The entries that follow must be written out exactly, without any of the pictures they contain.

☆ ☆ ☆

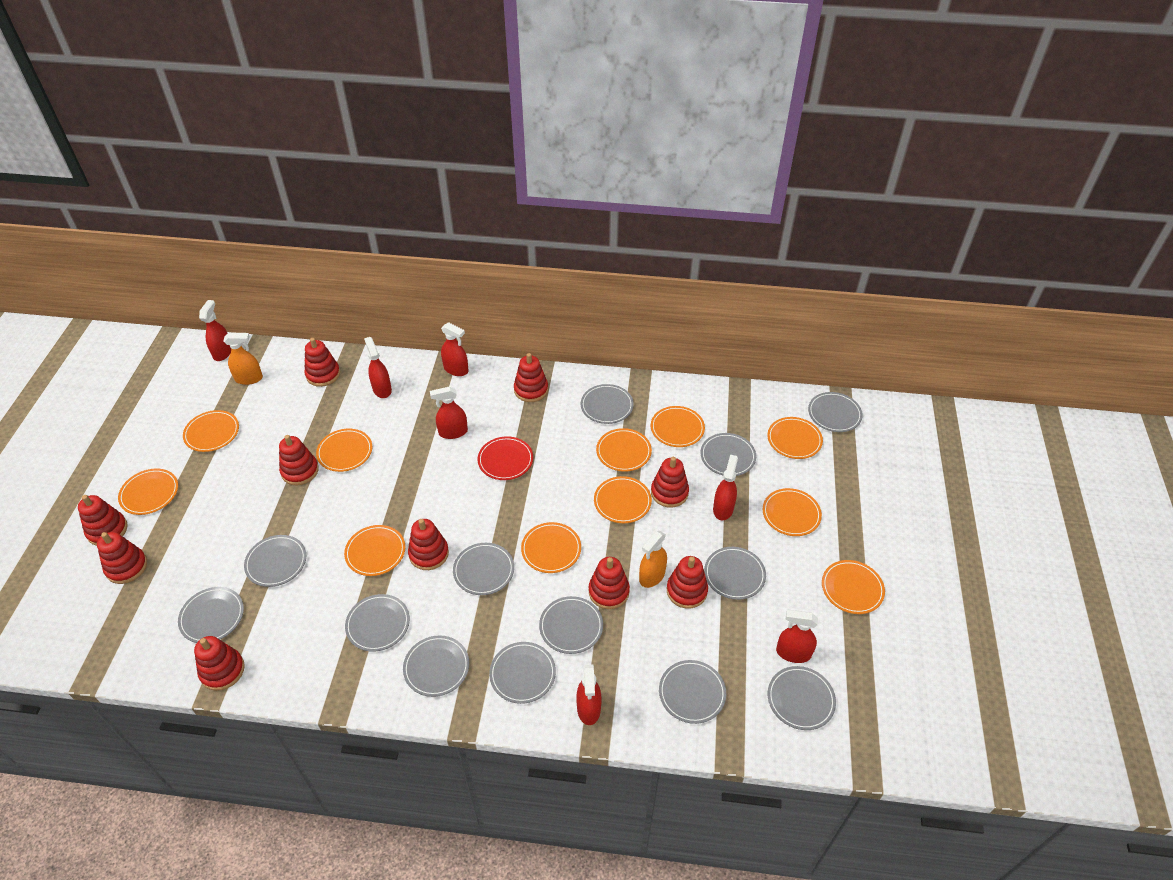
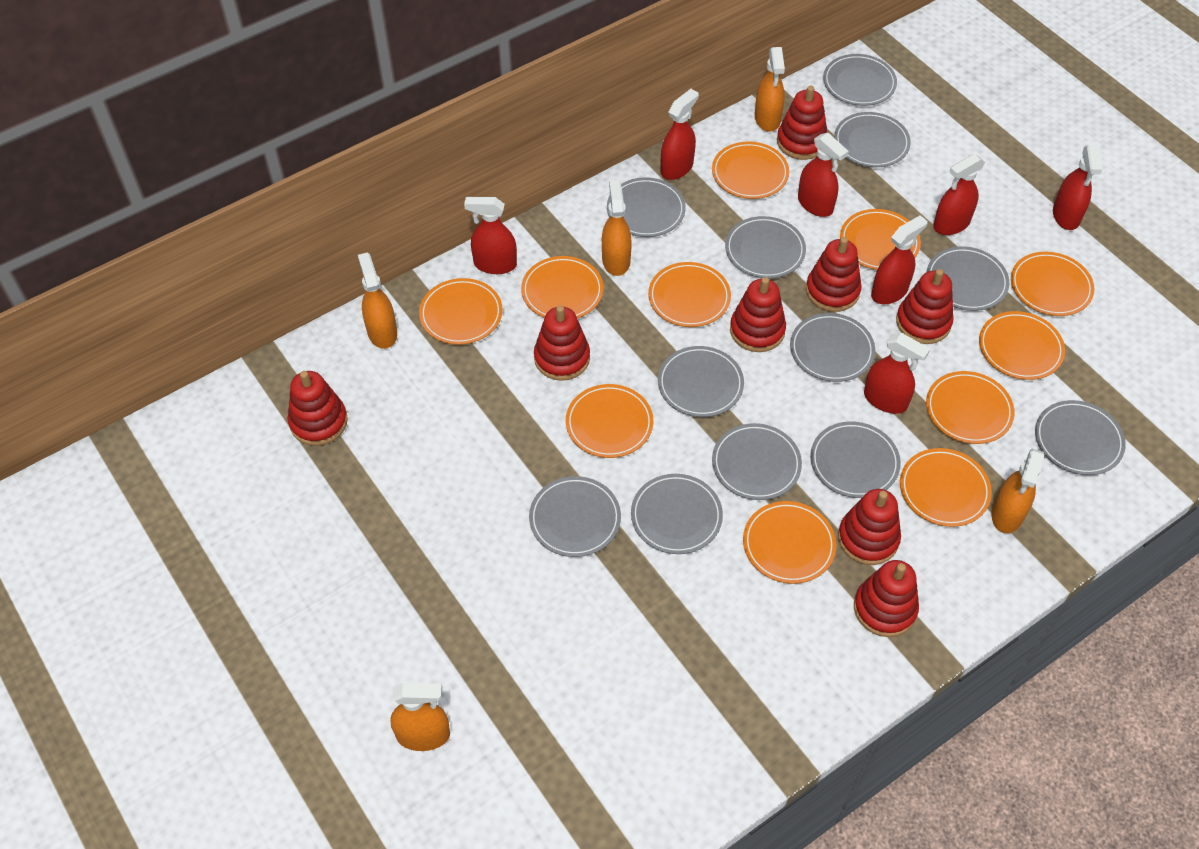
grey plate: 13 -> 12
orange spray bottle: 2 -> 5
red plate: 1 -> 0
red stacking toy: 10 -> 8

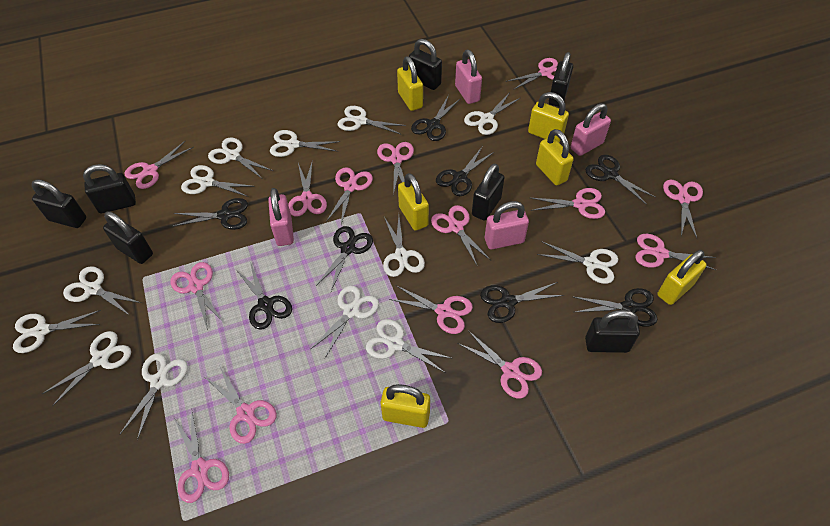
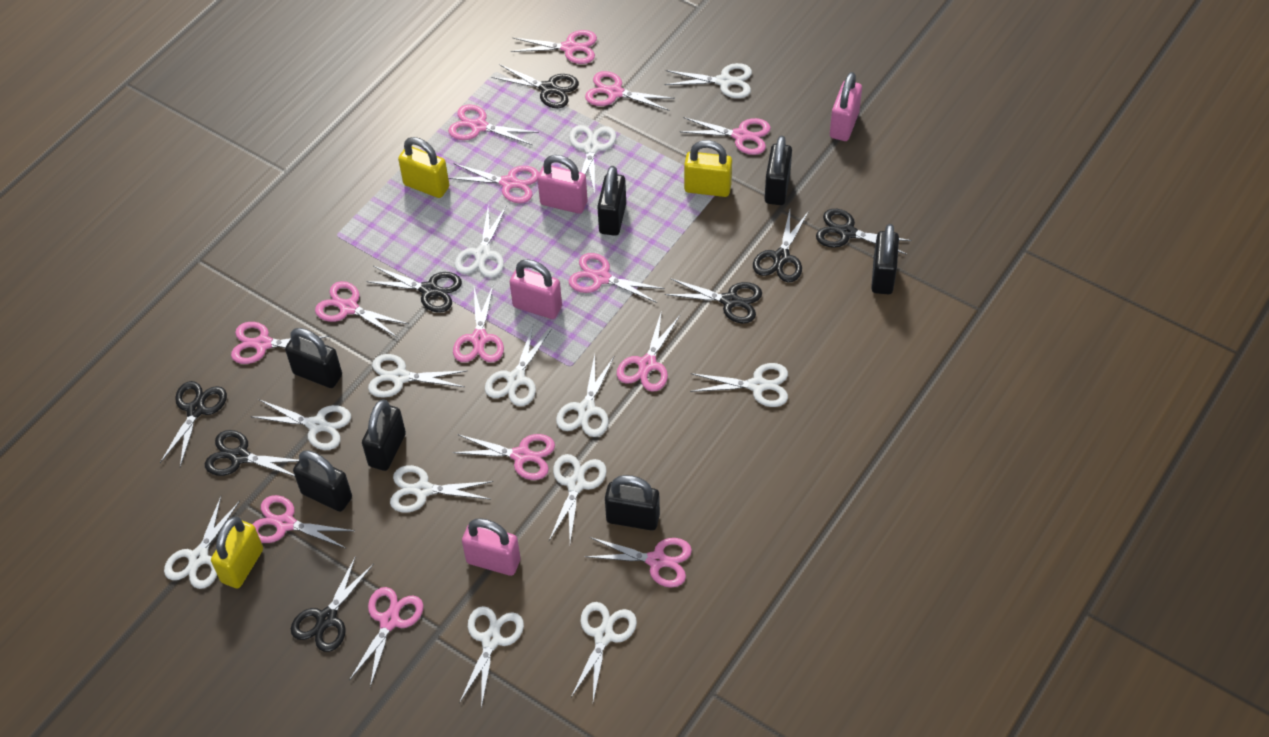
yellow padlock: 6 -> 3

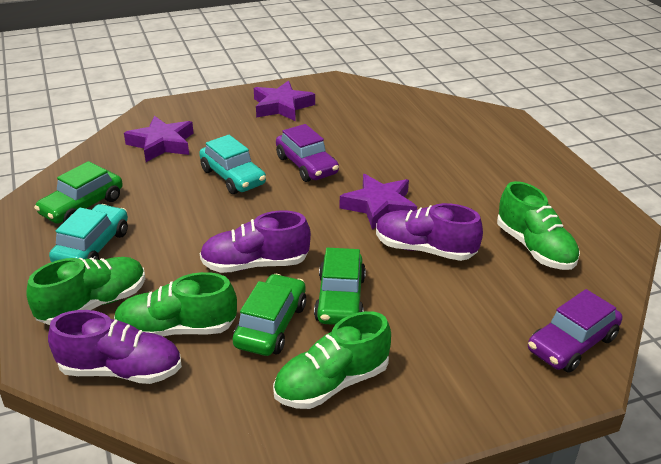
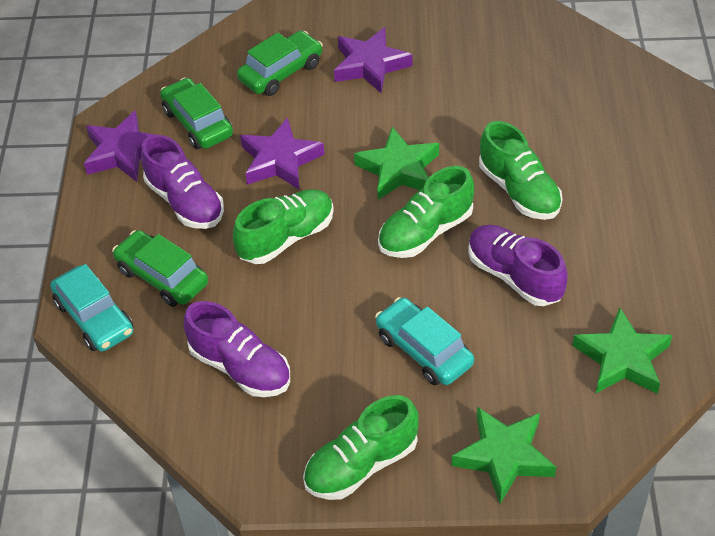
green star: 0 -> 3
purple car: 2 -> 0

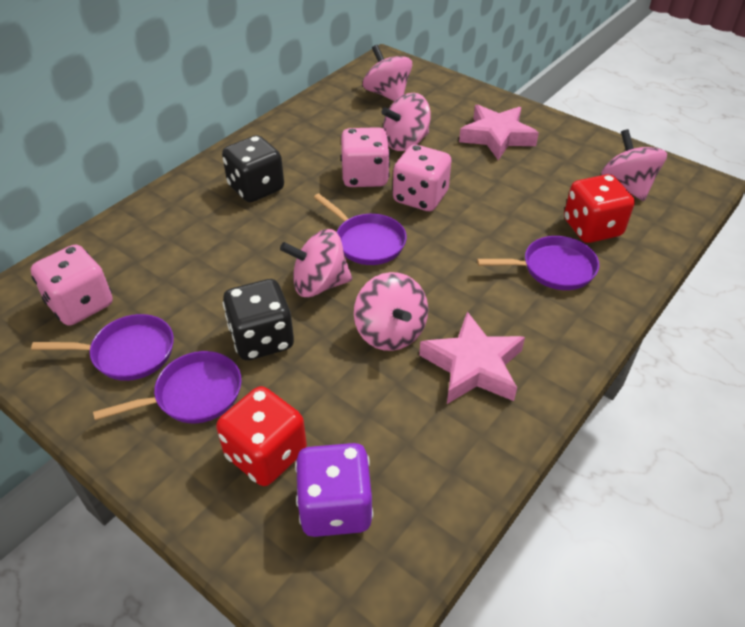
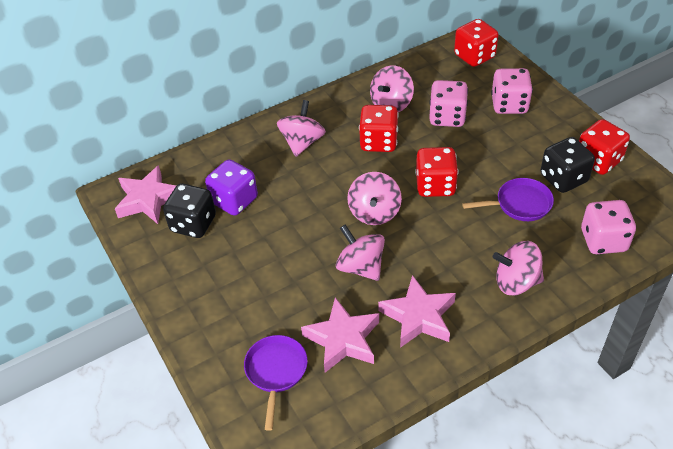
pink star: 2 -> 3
purple pan: 4 -> 2
red dice: 2 -> 4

☆ ☆ ☆

#### [Completed exercise]
grey plate: 13 -> 12
orange spray bottle: 2 -> 5
red plate: 1 -> 0
red stacking toy: 10 -> 8

yellow padlock: 6 -> 3

green star: 0 -> 3
purple car: 2 -> 0

pink star: 2 -> 3
purple pan: 4 -> 2
red dice: 2 -> 4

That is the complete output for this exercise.